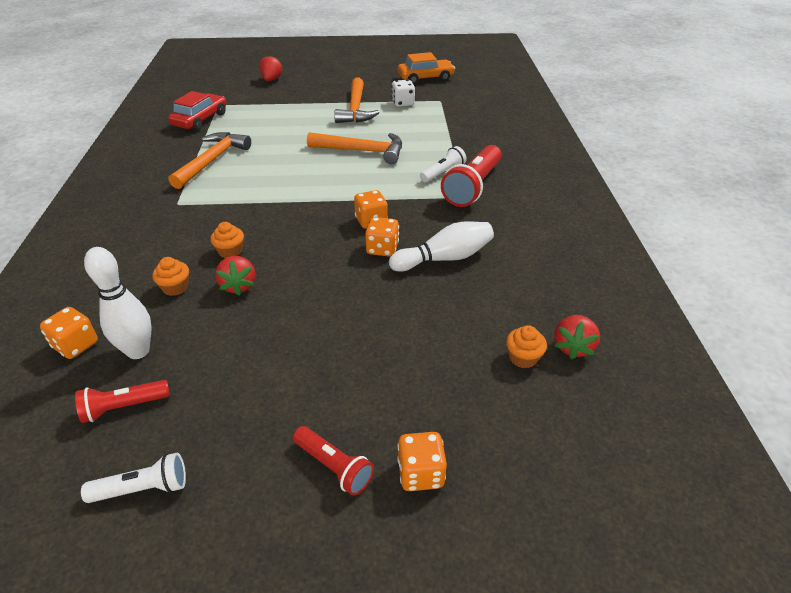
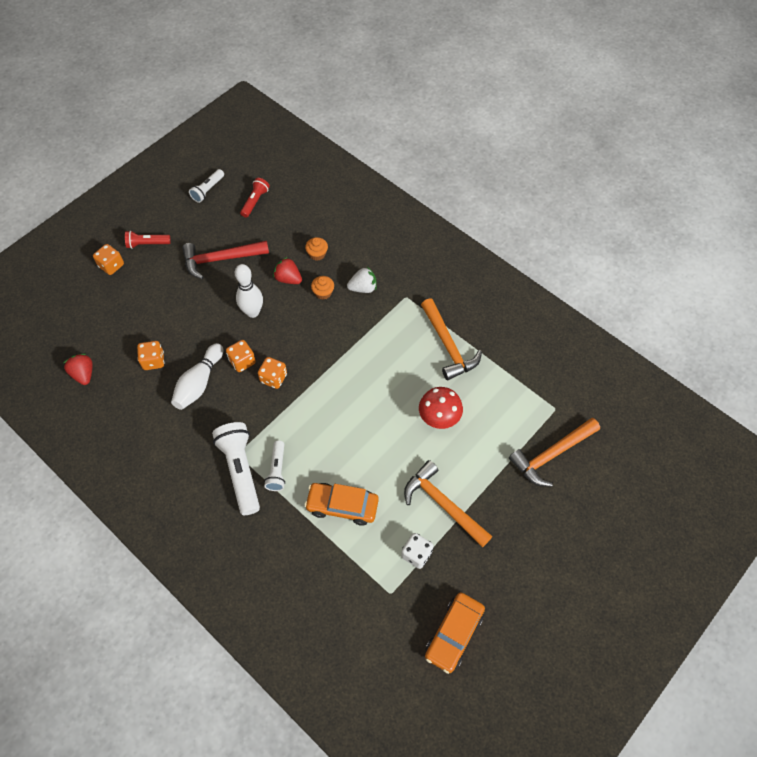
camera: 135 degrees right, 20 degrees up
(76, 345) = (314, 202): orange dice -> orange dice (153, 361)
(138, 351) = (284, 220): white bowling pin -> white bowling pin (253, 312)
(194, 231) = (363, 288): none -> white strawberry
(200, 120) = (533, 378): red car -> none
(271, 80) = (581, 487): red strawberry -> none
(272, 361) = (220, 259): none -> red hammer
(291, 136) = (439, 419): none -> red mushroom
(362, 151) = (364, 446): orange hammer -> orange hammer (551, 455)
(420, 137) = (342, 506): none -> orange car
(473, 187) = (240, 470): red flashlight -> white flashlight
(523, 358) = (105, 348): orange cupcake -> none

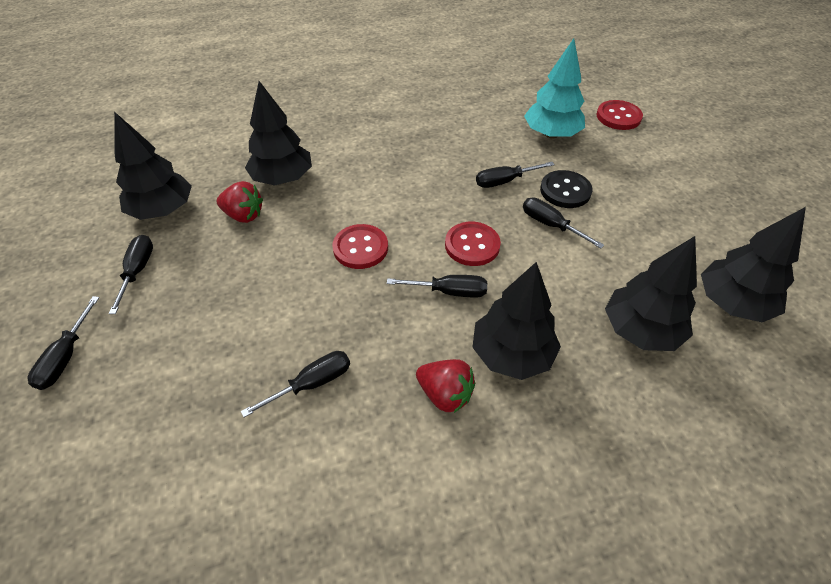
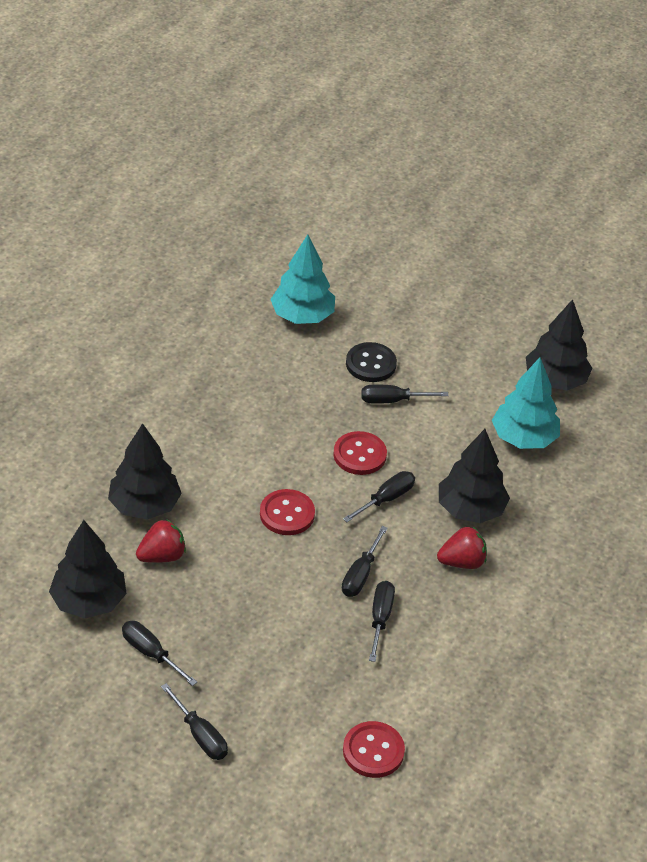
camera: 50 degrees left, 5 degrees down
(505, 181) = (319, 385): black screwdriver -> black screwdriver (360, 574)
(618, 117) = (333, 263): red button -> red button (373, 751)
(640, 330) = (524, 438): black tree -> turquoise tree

--- PROBLEM STATEMENT ---
The result is a copy of every line above where the word "white" shows up.

--- TASK ANSWER ---
(138, 351) = (284, 220): white bowling pin -> white bowling pin (253, 312)
(194, 231) = (363, 288): none -> white strawberry
(473, 187) = (240, 470): red flashlight -> white flashlight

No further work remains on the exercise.